=== Data extracts ===

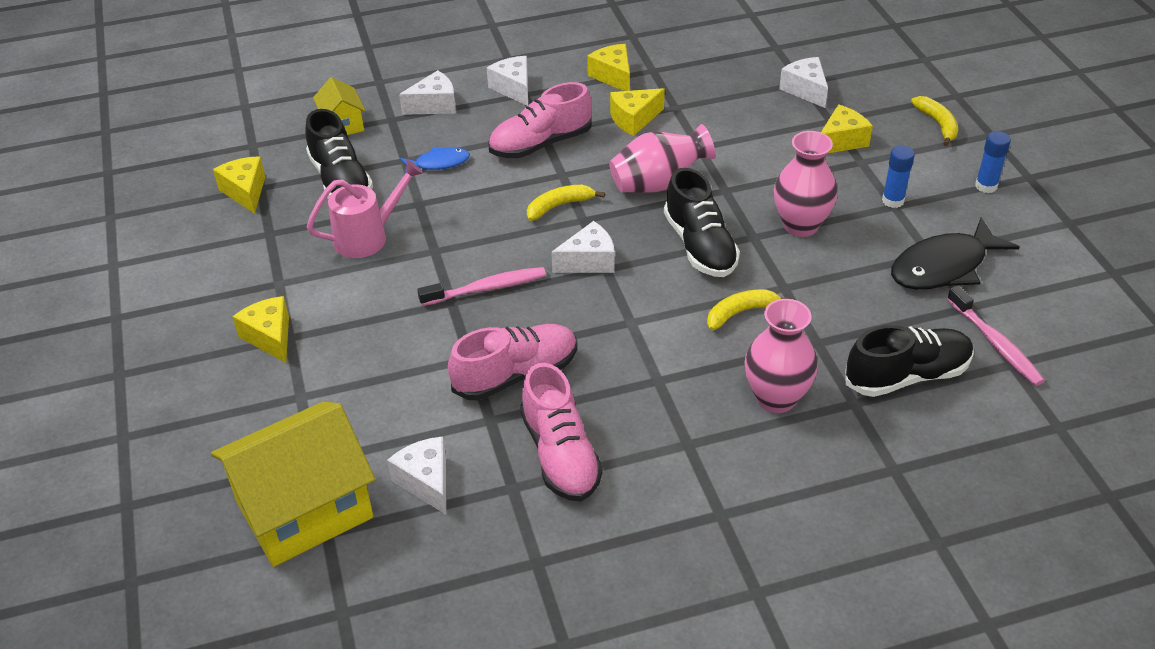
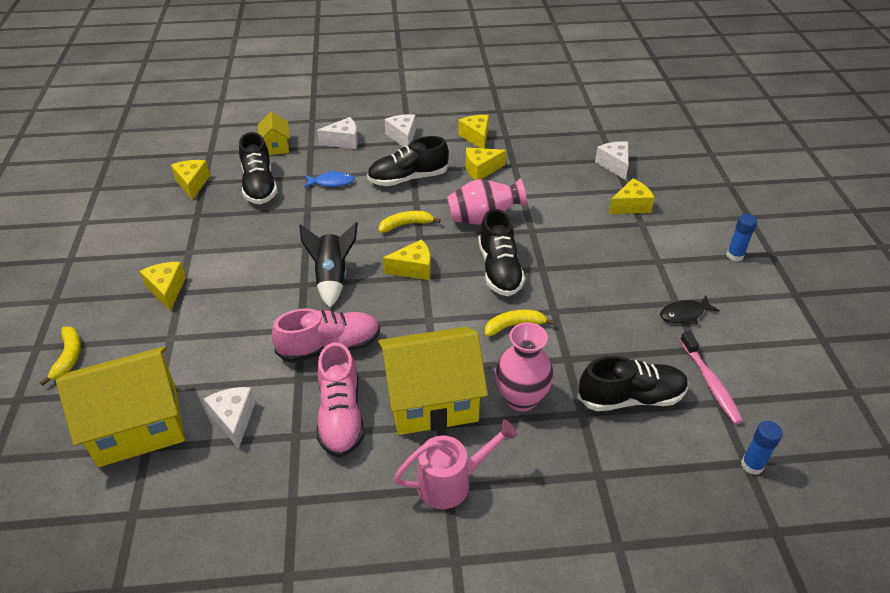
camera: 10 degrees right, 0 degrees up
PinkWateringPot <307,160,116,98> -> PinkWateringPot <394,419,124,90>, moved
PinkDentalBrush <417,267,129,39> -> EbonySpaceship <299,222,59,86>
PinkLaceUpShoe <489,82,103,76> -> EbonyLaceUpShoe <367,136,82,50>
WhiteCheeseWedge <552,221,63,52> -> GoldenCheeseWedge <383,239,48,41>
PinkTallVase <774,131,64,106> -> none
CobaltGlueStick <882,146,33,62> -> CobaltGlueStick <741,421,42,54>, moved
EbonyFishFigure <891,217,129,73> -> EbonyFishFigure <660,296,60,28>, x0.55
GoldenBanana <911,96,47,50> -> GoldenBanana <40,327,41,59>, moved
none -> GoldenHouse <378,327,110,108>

===

Say how many lines of the records include the word "moved", and give nothing but the number.

3